──────── RECORDS SHOWN ────────

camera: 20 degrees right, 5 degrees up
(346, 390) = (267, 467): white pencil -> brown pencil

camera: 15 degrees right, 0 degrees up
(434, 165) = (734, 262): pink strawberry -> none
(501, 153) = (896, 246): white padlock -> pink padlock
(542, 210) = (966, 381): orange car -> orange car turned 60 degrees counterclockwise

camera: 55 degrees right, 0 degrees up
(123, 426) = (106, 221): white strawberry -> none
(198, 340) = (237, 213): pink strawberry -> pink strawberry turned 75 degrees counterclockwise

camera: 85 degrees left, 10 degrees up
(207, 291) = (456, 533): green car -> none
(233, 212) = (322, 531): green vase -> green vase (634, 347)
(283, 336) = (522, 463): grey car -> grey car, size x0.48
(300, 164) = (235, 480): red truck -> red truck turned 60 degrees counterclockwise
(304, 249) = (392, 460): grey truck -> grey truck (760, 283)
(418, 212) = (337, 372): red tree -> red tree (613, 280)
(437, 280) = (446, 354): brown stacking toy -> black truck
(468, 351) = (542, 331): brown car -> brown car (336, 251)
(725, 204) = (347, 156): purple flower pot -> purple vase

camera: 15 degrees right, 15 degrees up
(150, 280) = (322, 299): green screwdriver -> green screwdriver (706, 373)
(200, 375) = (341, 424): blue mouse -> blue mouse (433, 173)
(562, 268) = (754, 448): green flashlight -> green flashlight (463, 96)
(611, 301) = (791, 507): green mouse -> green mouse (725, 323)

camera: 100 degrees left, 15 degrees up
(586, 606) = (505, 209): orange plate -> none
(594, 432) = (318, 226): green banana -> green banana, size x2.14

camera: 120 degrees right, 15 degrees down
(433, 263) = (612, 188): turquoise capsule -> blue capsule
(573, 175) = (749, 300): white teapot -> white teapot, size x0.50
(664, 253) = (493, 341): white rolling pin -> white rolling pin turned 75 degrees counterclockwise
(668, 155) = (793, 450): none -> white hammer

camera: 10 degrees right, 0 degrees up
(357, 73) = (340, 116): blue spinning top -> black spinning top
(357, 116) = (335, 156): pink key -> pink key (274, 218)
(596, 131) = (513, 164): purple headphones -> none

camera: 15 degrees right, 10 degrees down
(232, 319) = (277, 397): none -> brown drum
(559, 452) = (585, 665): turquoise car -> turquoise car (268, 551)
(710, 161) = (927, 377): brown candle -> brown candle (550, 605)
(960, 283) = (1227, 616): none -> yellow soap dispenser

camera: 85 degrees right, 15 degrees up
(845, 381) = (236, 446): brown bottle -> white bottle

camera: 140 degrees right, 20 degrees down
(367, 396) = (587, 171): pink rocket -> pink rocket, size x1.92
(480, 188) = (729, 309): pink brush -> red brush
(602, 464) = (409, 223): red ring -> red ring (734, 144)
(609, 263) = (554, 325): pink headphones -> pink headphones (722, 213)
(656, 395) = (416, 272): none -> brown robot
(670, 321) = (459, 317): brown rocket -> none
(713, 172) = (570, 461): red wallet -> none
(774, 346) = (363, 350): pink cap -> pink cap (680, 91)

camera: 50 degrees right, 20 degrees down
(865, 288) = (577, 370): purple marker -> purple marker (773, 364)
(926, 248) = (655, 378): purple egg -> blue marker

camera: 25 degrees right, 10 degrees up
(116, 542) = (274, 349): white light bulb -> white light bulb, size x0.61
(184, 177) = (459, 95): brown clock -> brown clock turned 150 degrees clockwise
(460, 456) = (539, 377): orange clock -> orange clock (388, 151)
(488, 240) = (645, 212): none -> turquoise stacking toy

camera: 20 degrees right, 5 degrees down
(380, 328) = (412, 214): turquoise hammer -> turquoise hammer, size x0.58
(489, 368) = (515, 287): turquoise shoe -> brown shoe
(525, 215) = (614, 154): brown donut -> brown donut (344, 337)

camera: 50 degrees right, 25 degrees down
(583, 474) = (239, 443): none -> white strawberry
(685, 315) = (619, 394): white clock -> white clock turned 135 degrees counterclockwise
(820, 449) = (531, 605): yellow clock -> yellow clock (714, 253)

────────

## [WHAT TO PRODUCE]
Give the material above again in its entirety, exactly as it appears.

## [FINISHED TASK]
camera: 20 degrees right, 5 degrees up
(346, 390) = (267, 467): white pencil -> brown pencil

camera: 15 degrees right, 0 degrees up
(434, 165) = (734, 262): pink strawberry -> none
(501, 153) = (896, 246): white padlock -> pink padlock
(542, 210) = (966, 381): orange car -> orange car turned 60 degrees counterclockwise

camera: 55 degrees right, 0 degrees up
(123, 426) = (106, 221): white strawberry -> none
(198, 340) = (237, 213): pink strawberry -> pink strawberry turned 75 degrees counterclockwise

camera: 85 degrees left, 10 degrees up
(207, 291) = (456, 533): green car -> none
(233, 212) = (322, 531): green vase -> green vase (634, 347)
(283, 336) = (522, 463): grey car -> grey car, size x0.48
(300, 164) = (235, 480): red truck -> red truck turned 60 degrees counterclockwise
(304, 249) = (392, 460): grey truck -> grey truck (760, 283)
(418, 212) = (337, 372): red tree -> red tree (613, 280)
(437, 280) = (446, 354): brown stacking toy -> black truck
(468, 351) = (542, 331): brown car -> brown car (336, 251)
(725, 204) = (347, 156): purple flower pot -> purple vase

camera: 15 degrees right, 15 degrees up
(150, 280) = (322, 299): green screwdriver -> green screwdriver (706, 373)
(200, 375) = (341, 424): blue mouse -> blue mouse (433, 173)
(562, 268) = (754, 448): green flashlight -> green flashlight (463, 96)
(611, 301) = (791, 507): green mouse -> green mouse (725, 323)

camera: 100 degrees left, 15 degrees up
(586, 606) = (505, 209): orange plate -> none
(594, 432) = (318, 226): green banana -> green banana, size x2.14

camera: 120 degrees right, 15 degrees down
(433, 263) = (612, 188): turquoise capsule -> blue capsule
(573, 175) = (749, 300): white teapot -> white teapot, size x0.50
(664, 253) = (493, 341): white rolling pin -> white rolling pin turned 75 degrees counterclockwise
(668, 155) = (793, 450): none -> white hammer

camera: 10 degrees right, 0 degrees up
(357, 73) = (340, 116): blue spinning top -> black spinning top
(357, 116) = (335, 156): pink key -> pink key (274, 218)
(596, 131) = (513, 164): purple headphones -> none

camera: 15 degrees right, 10 degrees down
(232, 319) = (277, 397): none -> brown drum
(559, 452) = (585, 665): turquoise car -> turquoise car (268, 551)
(710, 161) = (927, 377): brown candle -> brown candle (550, 605)
(960, 283) = (1227, 616): none -> yellow soap dispenser

camera: 85 degrees right, 15 degrees up
(845, 381) = (236, 446): brown bottle -> white bottle

camera: 140 degrees right, 20 degrees down
(367, 396) = (587, 171): pink rocket -> pink rocket, size x1.92
(480, 188) = (729, 309): pink brush -> red brush
(602, 464) = (409, 223): red ring -> red ring (734, 144)
(609, 263) = (554, 325): pink headphones -> pink headphones (722, 213)
(656, 395) = (416, 272): none -> brown robot
(670, 321) = (459, 317): brown rocket -> none
(713, 172) = (570, 461): red wallet -> none
(774, 346) = (363, 350): pink cap -> pink cap (680, 91)

camera: 50 degrees right, 20 degrees down
(865, 288) = (577, 370): purple marker -> purple marker (773, 364)
(926, 248) = (655, 378): purple egg -> blue marker

camera: 25 degrees right, 10 degrees up
(116, 542) = (274, 349): white light bulb -> white light bulb, size x0.61
(184, 177) = (459, 95): brown clock -> brown clock turned 150 degrees clockwise
(460, 456) = (539, 377): orange clock -> orange clock (388, 151)
(488, 240) = (645, 212): none -> turquoise stacking toy

camera: 20 degrees right, 5 degrees down
(380, 328) = (412, 214): turquoise hammer -> turquoise hammer, size x0.58
(489, 368) = (515, 287): turquoise shoe -> brown shoe
(525, 215) = (614, 154): brown donut -> brown donut (344, 337)

camera: 50 degrees right, 25 degrees down
(583, 474) = (239, 443): none -> white strawberry
(685, 315) = (619, 394): white clock -> white clock turned 135 degrees counterclockwise
(820, 449) = (531, 605): yellow clock -> yellow clock (714, 253)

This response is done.